#### Item-finding data:
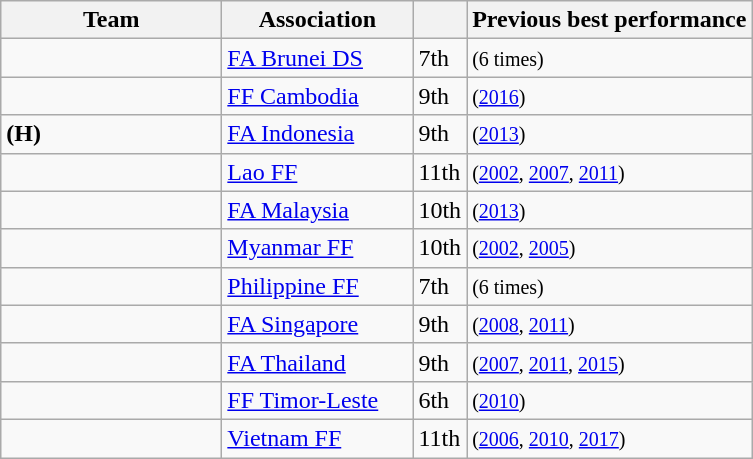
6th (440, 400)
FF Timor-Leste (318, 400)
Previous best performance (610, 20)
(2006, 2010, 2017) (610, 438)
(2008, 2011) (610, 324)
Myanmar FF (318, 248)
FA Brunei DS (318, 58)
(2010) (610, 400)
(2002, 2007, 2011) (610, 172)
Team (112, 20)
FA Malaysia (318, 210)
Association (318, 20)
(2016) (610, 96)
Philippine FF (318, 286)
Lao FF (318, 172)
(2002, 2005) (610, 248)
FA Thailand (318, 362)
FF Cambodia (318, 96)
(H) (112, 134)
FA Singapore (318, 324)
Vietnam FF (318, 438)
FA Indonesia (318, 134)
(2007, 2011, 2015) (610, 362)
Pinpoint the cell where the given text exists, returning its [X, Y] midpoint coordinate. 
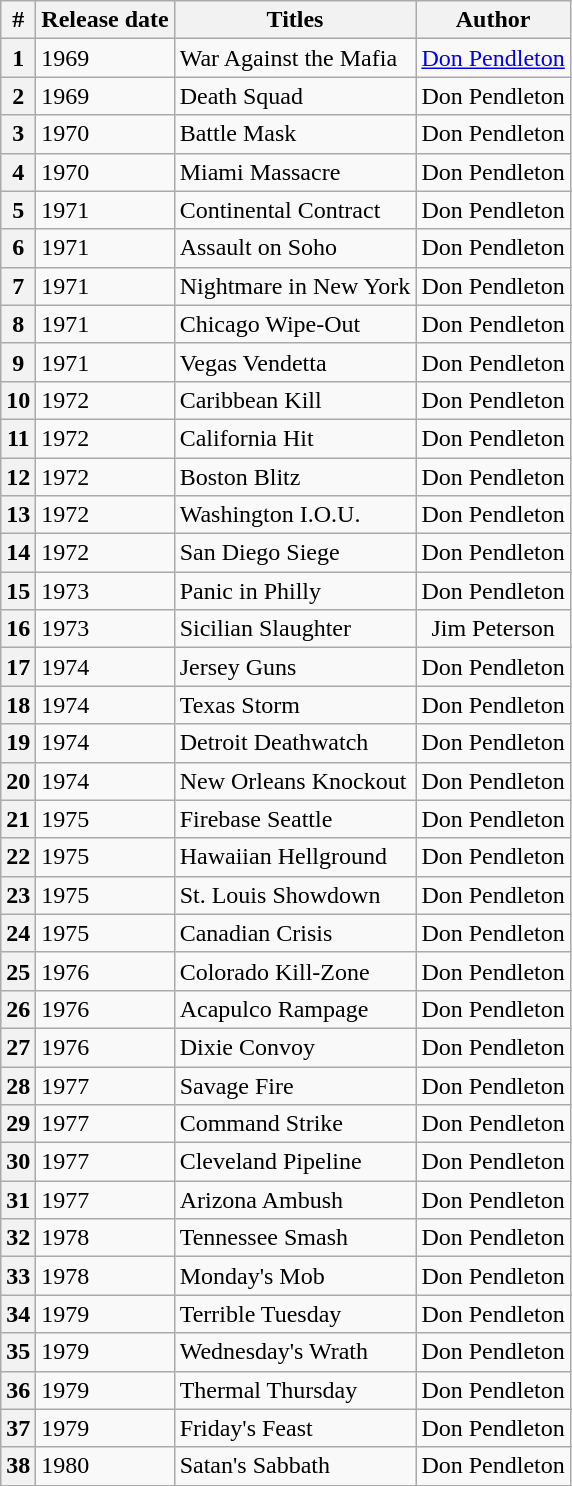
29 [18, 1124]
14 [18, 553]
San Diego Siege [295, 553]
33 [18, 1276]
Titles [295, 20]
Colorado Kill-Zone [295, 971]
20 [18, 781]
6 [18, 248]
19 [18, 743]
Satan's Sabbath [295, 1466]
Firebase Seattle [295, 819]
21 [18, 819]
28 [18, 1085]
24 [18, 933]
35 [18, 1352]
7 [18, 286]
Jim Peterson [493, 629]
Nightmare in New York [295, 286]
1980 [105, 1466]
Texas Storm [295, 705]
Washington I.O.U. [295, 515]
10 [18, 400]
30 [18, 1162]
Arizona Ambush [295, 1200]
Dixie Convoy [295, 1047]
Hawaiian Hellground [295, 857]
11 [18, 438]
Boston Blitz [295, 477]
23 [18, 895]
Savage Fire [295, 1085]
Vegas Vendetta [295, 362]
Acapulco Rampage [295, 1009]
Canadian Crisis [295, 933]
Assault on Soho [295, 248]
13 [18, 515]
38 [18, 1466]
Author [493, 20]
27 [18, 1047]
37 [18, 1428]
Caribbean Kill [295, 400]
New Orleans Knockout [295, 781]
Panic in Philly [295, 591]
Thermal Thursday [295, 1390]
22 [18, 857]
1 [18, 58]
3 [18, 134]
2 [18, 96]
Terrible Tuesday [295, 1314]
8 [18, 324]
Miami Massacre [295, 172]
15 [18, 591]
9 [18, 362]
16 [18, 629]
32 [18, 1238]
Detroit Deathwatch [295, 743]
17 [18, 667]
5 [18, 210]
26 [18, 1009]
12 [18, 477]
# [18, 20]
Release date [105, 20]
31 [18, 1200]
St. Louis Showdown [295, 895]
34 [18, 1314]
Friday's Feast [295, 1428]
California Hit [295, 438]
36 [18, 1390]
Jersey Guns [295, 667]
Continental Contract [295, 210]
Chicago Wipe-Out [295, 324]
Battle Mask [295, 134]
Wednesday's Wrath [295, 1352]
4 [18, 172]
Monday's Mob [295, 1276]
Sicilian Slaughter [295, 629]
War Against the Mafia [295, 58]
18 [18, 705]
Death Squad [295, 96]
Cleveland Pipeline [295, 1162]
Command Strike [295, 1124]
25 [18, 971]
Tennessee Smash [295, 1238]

#### OBJECTIVE:
Reproduce every line of the data above word for word, omitting the pictures.

#### CORRECT OUTPUT:
6th (440, 400)
FF Timor-Leste (318, 400)
Previous best performance (610, 20)
(2006, 2010, 2017) (610, 438)
(2008, 2011) (610, 324)
Myanmar FF (318, 248)
FA Brunei DS (318, 58)
(2010) (610, 400)
(2002, 2007, 2011) (610, 172)
Team (112, 20)
FA Malaysia (318, 210)
Association (318, 20)
(2016) (610, 96)
Philippine FF (318, 286)
Lao FF (318, 172)
(2002, 2005) (610, 248)
FA Thailand (318, 362)
FF Cambodia (318, 96)
(H) (112, 134)
FA Singapore (318, 324)
Vietnam FF (318, 438)
FA Indonesia (318, 134)
(2007, 2011, 2015) (610, 362)
Pinpoint the cell where the given text exists, returning its [X, Y] midpoint coordinate. 
29 [18, 1124]
14 [18, 553]
San Diego Siege [295, 553]
33 [18, 1276]
Titles [295, 20]
Colorado Kill-Zone [295, 971]
20 [18, 781]
6 [18, 248]
19 [18, 743]
Satan's Sabbath [295, 1466]
Firebase Seattle [295, 819]
21 [18, 819]
28 [18, 1085]
24 [18, 933]
35 [18, 1352]
7 [18, 286]
Jim Peterson [493, 629]
Nightmare in New York [295, 286]
1980 [105, 1466]
Texas Storm [295, 705]
Washington I.O.U. [295, 515]
10 [18, 400]
30 [18, 1162]
Arizona Ambush [295, 1200]
Dixie Convoy [295, 1047]
Hawaiian Hellground [295, 857]
11 [18, 438]
Boston Blitz [295, 477]
23 [18, 895]
Savage Fire [295, 1085]
Vegas Vendetta [295, 362]
Acapulco Rampage [295, 1009]
Canadian Crisis [295, 933]
Assault on Soho [295, 248]
13 [18, 515]
38 [18, 1466]
Author [493, 20]
27 [18, 1047]
37 [18, 1428]
Caribbean Kill [295, 400]
New Orleans Knockout [295, 781]
Panic in Philly [295, 591]
Thermal Thursday [295, 1390]
22 [18, 857]
1 [18, 58]
3 [18, 134]
2 [18, 96]
Terrible Tuesday [295, 1314]
8 [18, 324]
Miami Massacre [295, 172]
15 [18, 591]
9 [18, 362]
16 [18, 629]
32 [18, 1238]
Detroit Deathwatch [295, 743]
17 [18, 667]
5 [18, 210]
26 [18, 1009]
12 [18, 477]
# [18, 20]
Release date [105, 20]
31 [18, 1200]
St. Louis Showdown [295, 895]
34 [18, 1314]
Friday's Feast [295, 1428]
California Hit [295, 438]
36 [18, 1390]
Jersey Guns [295, 667]
Continental Contract [295, 210]
Chicago Wipe-Out [295, 324]
Battle Mask [295, 134]
Wednesday's Wrath [295, 1352]
4 [18, 172]
Monday's Mob [295, 1276]
Sicilian Slaughter [295, 629]
War Against the Mafia [295, 58]
18 [18, 705]
Death Squad [295, 96]
Cleveland Pipeline [295, 1162]
Command Strike [295, 1124]
25 [18, 971]
Tennessee Smash [295, 1238]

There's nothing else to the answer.